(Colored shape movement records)
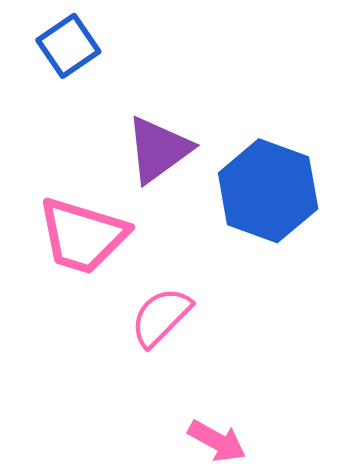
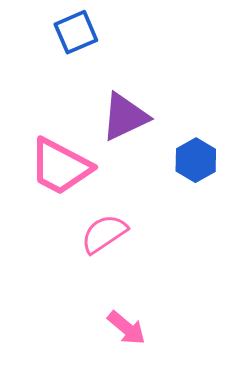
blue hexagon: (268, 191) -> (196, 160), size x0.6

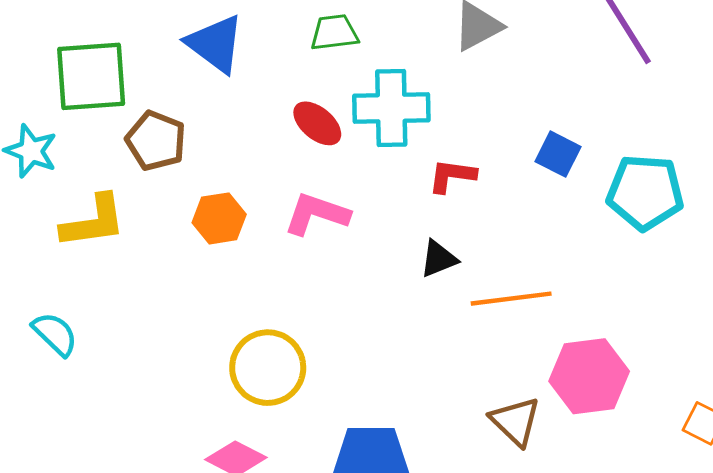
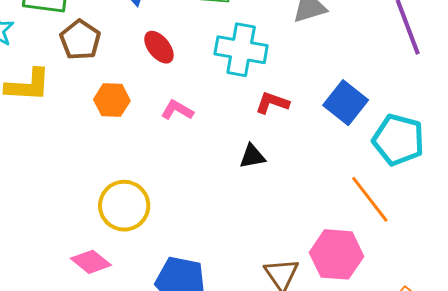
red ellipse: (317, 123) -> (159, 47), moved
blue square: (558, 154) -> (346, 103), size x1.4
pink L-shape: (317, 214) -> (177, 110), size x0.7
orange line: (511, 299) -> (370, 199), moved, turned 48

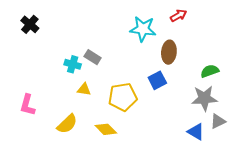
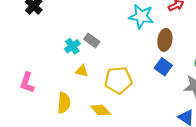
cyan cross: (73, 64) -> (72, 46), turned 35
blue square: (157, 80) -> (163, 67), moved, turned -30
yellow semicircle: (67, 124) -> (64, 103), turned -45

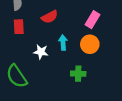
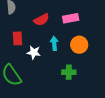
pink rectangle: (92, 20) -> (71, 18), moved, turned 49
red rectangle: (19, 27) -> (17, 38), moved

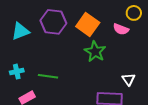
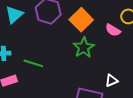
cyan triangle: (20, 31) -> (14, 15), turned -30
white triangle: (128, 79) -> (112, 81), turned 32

## Exercise goal
Your task is to reproduce exactly the lines running from the line that contains "blue square: (157, 80)" to the end of the records, pictures excluded.

## Response to this exercise
blue square: (157, 80) -> (163, 67), moved, turned -30
yellow semicircle: (67, 124) -> (64, 103), turned -45

pink rectangle: (92, 20) -> (71, 18), moved, turned 49
red rectangle: (19, 27) -> (17, 38), moved

cyan triangle: (20, 31) -> (14, 15), turned -30
white triangle: (128, 79) -> (112, 81), turned 32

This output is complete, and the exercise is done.